## Record excerpts
_ _ _
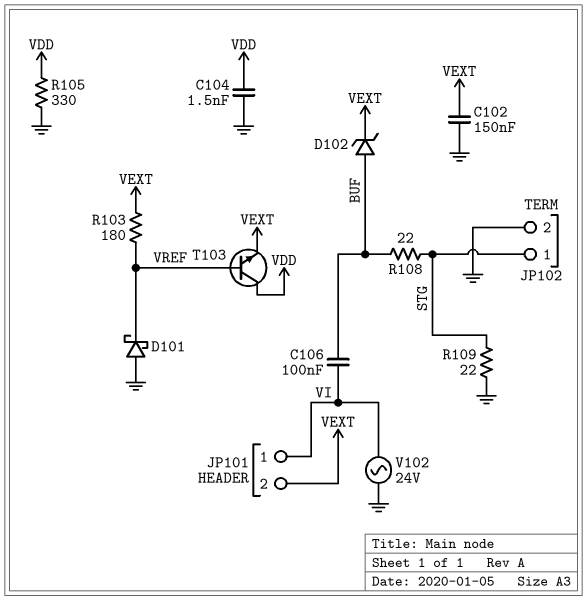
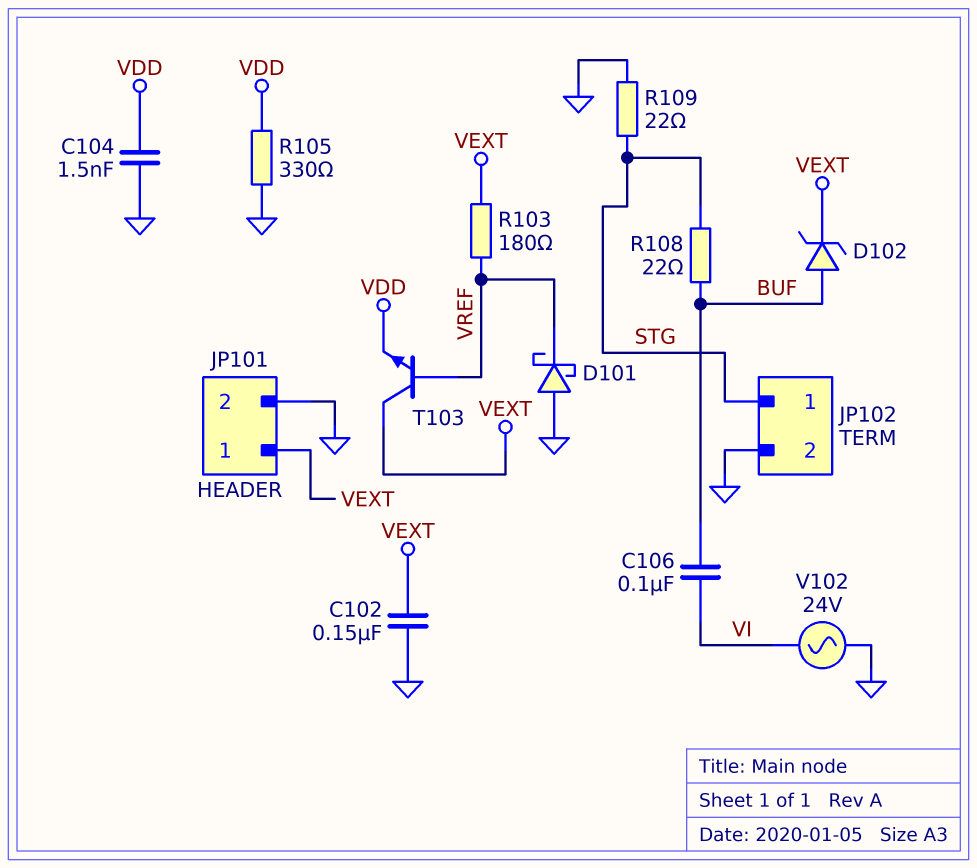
JP101 pin 1: VI -> VEXT
JP101 pin 2: VEXT -> GND
T103: NPN (B VREF, C VDD, E VEXT) -> NPN (B VREF, C VEXT, E VDD)

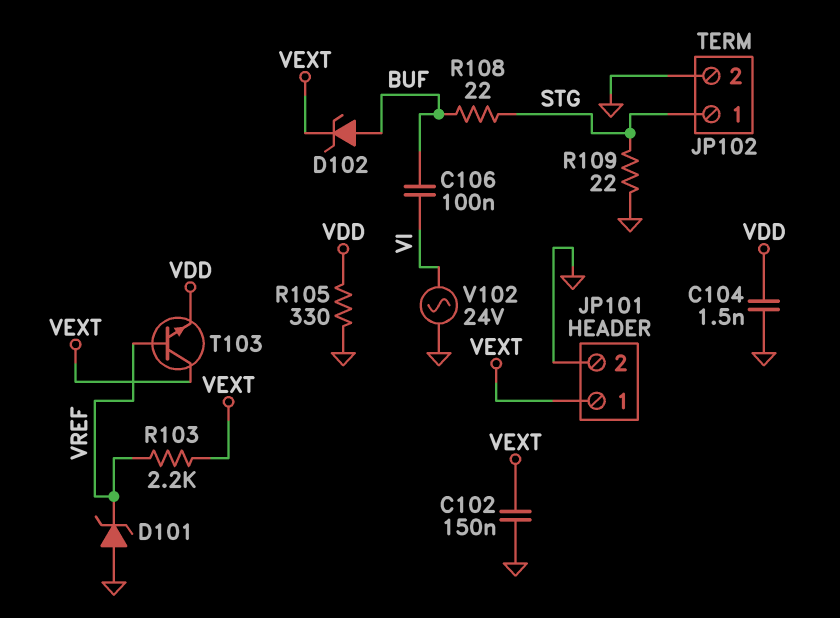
D101: schottky (A GND, K VREF) -> zener (A GND, K VREF)
R103: 180 (VEXT, VREF) -> 2.2k (VEXT, VREF)

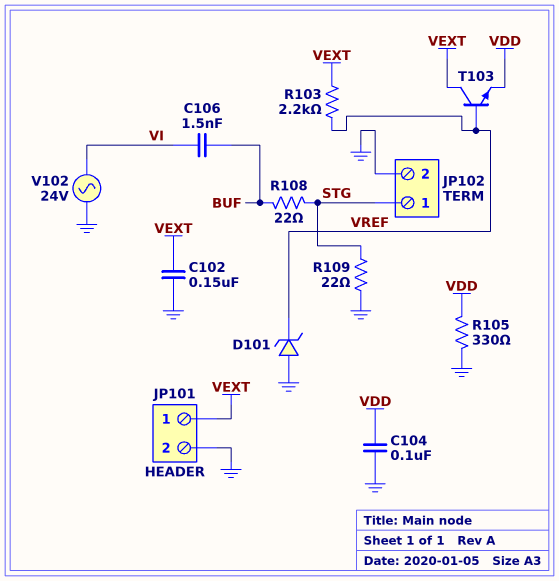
C104: 1.5nF (GND, VDD) -> 100nF (GND, VDD)
C106: 100nF (BUF, VI) -> 1.5nF (BUF, VI)
D102: zener (A BUF, K VEXT) -> none

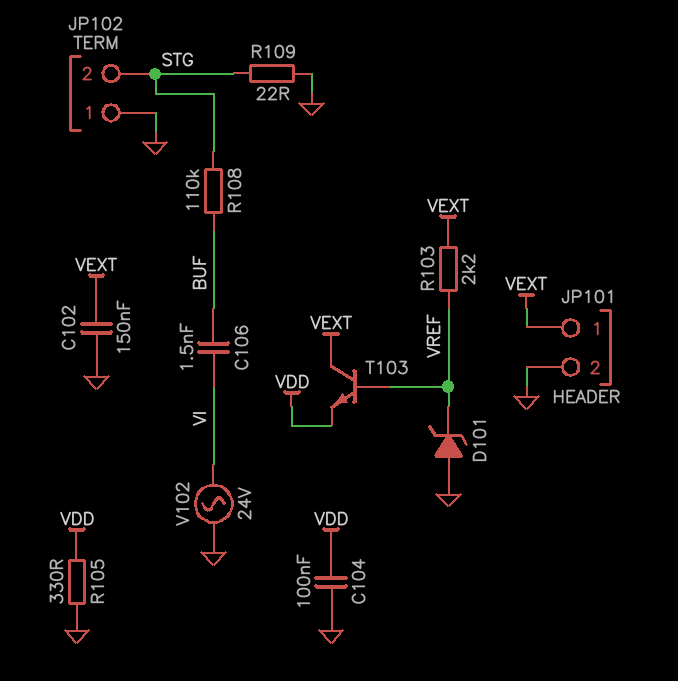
JP102 pin 1: STG -> GND
JP102 pin 2: GND -> STG
R108: 22 (BUF, STG) -> 110k (BUF, STG)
_ _ _
From the records above, copy each line in which the string "VEXT" occurs.

JP101 pin 1: VI -> VEXT
JP101 pin 2: VEXT -> GND
T103: NPN (B VREF, C VDD, E VEXT) -> NPN (B VREF, C VEXT, E VDD)
R103: 180 (VEXT, VREF) -> 2.2k (VEXT, VREF)
D102: zener (A BUF, K VEXT) -> none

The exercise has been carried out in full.